START SOURCE RECORDS

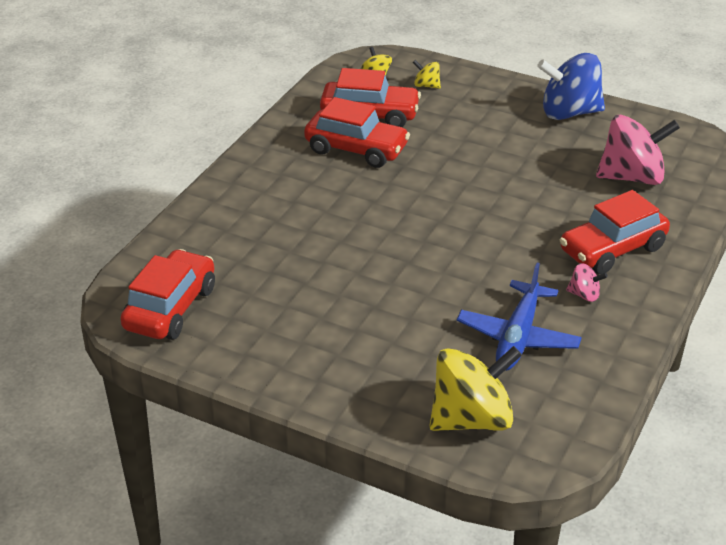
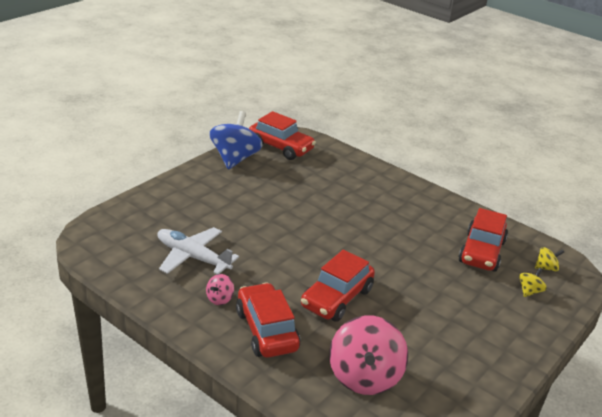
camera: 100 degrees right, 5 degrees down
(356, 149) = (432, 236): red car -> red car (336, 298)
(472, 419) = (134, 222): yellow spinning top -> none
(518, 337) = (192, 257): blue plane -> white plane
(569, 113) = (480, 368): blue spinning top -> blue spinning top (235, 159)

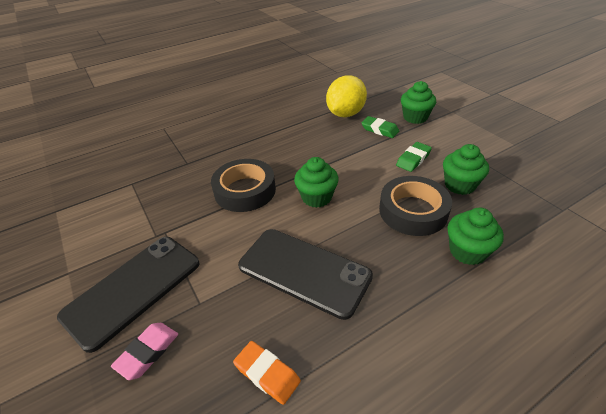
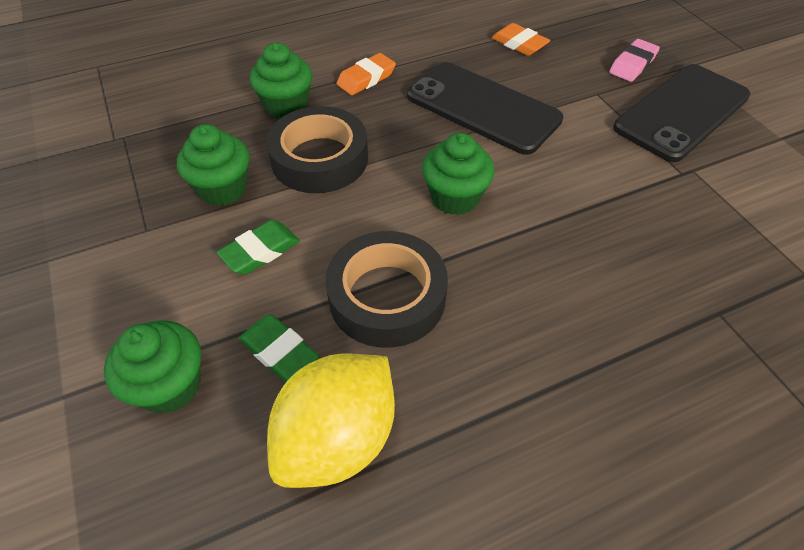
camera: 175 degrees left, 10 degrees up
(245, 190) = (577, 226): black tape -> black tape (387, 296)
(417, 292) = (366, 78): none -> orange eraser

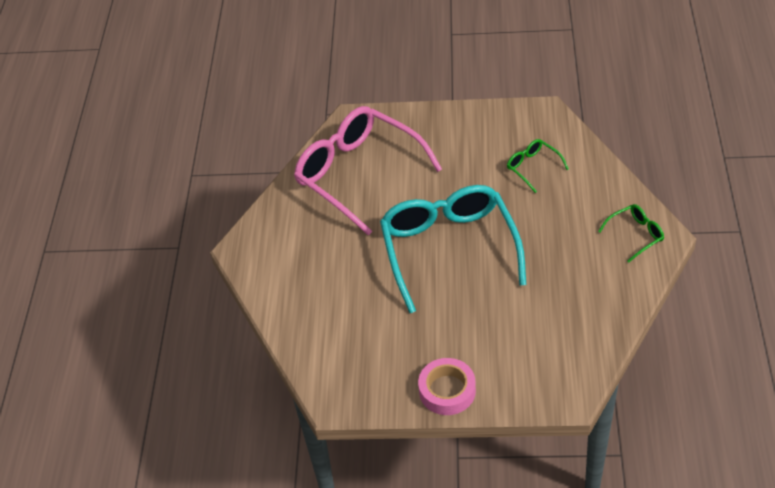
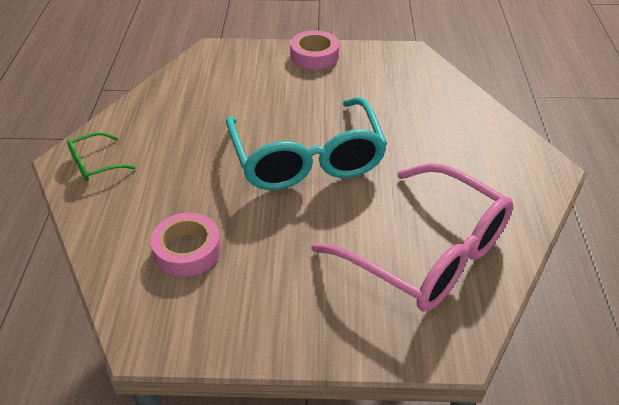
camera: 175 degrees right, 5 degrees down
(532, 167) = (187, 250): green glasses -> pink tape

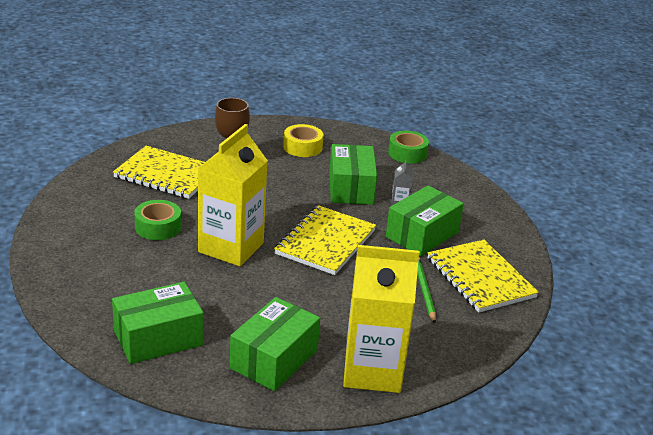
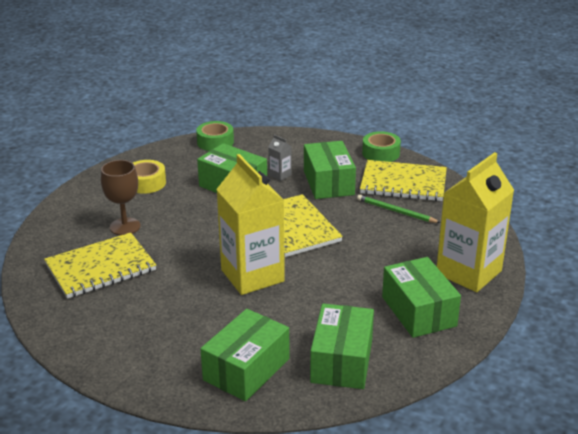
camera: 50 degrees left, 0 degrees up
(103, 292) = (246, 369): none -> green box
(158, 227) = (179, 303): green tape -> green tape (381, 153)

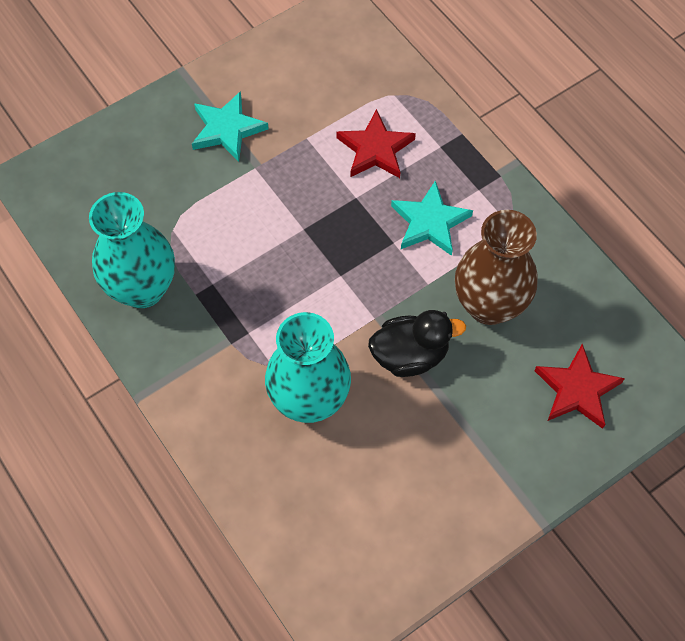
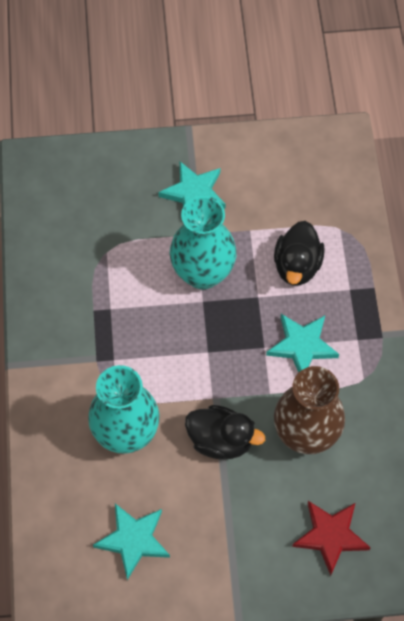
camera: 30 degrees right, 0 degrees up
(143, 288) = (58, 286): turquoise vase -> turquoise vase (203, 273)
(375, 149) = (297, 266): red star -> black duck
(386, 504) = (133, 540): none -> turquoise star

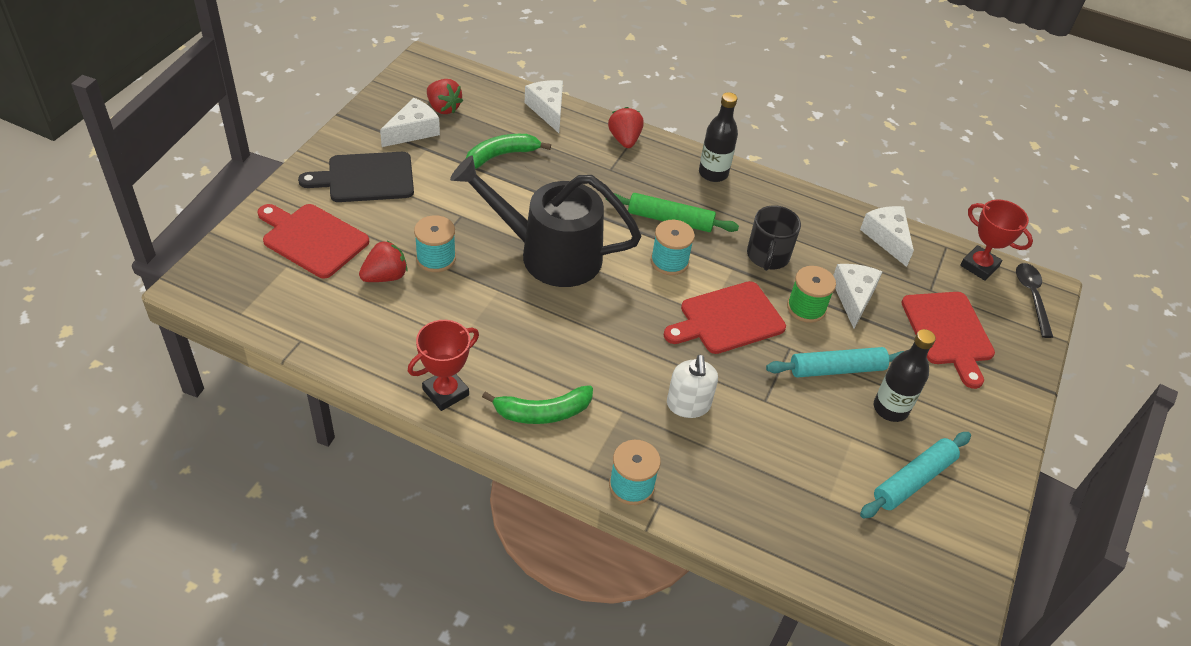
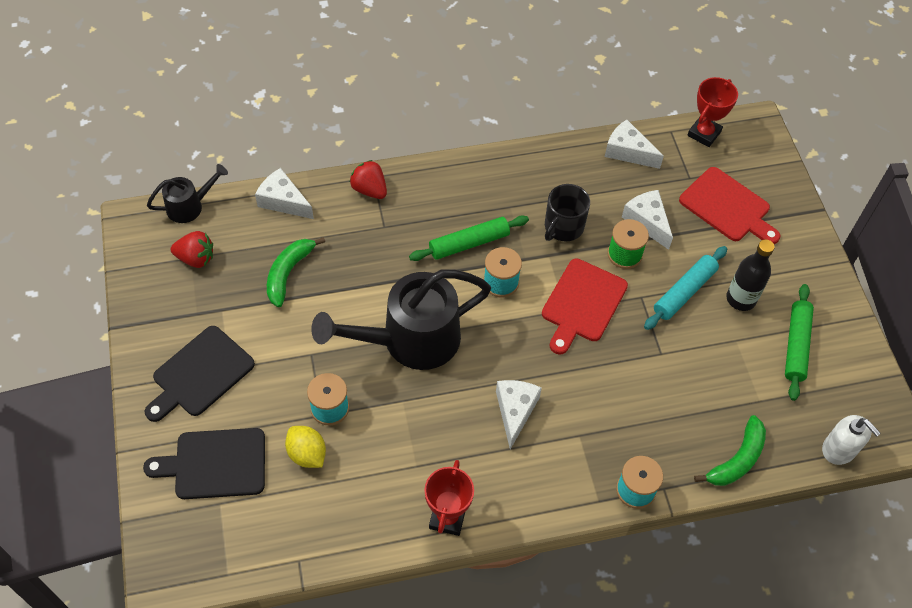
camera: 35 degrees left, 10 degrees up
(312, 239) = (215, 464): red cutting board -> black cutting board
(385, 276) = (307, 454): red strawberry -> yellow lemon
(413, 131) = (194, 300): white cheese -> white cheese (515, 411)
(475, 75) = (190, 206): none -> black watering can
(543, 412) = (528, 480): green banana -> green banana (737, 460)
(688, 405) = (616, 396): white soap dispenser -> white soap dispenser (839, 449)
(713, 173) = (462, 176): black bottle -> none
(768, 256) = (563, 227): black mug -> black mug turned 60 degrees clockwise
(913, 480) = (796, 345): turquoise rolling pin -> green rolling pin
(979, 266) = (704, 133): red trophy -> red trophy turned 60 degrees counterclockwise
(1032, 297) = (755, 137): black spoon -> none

END SOURCE RECORDS

INSTRUCTIONS FOR THE TASK: When pictures appear in the material, exclude them and retype every other part exactly.

SOLUTION FOR THIS TASK:
camera: 100 degrees right, 5 degrees down
(356, 149) = (432, 236): red car -> red car (336, 298)
(472, 419) = (134, 222): yellow spinning top -> none
(518, 337) = (192, 257): blue plane -> white plane
(569, 113) = (480, 368): blue spinning top -> blue spinning top (235, 159)

camera: 175 degrees left, 10 degrees up
(245, 190) = (577, 226): black tape -> black tape (387, 296)
(417, 292) = (366, 78): none -> orange eraser

camera: 175 degrees right, 5 degrees down
(532, 167) = (187, 250): green glasses -> pink tape

camera: 50 degrees left, 0 degrees up
(103, 292) = (246, 369): none -> green box
(158, 227) = (179, 303): green tape -> green tape (381, 153)

camera: 30 degrees right, 0 degrees up
(143, 288) = (58, 286): turquoise vase -> turquoise vase (203, 273)
(375, 149) = (297, 266): red star -> black duck
(386, 504) = (133, 540): none -> turquoise star

camera: 35 degrees left, 10 degrees up
(312, 239) = (215, 464): red cutting board -> black cutting board
(385, 276) = (307, 454): red strawberry -> yellow lemon
(413, 131) = (194, 300): white cheese -> white cheese (515, 411)
(475, 75) = (190, 206): none -> black watering can
(543, 412) = (528, 480): green banana -> green banana (737, 460)
(688, 405) = (616, 396): white soap dispenser -> white soap dispenser (839, 449)
(713, 173) = (462, 176): black bottle -> none
(768, 256) = (563, 227): black mug -> black mug turned 60 degrees clockwise
(913, 480) = (796, 345): turquoise rolling pin -> green rolling pin
(979, 266) = (704, 133): red trophy -> red trophy turned 60 degrees counterclockwise
(1032, 297) = (755, 137): black spoon -> none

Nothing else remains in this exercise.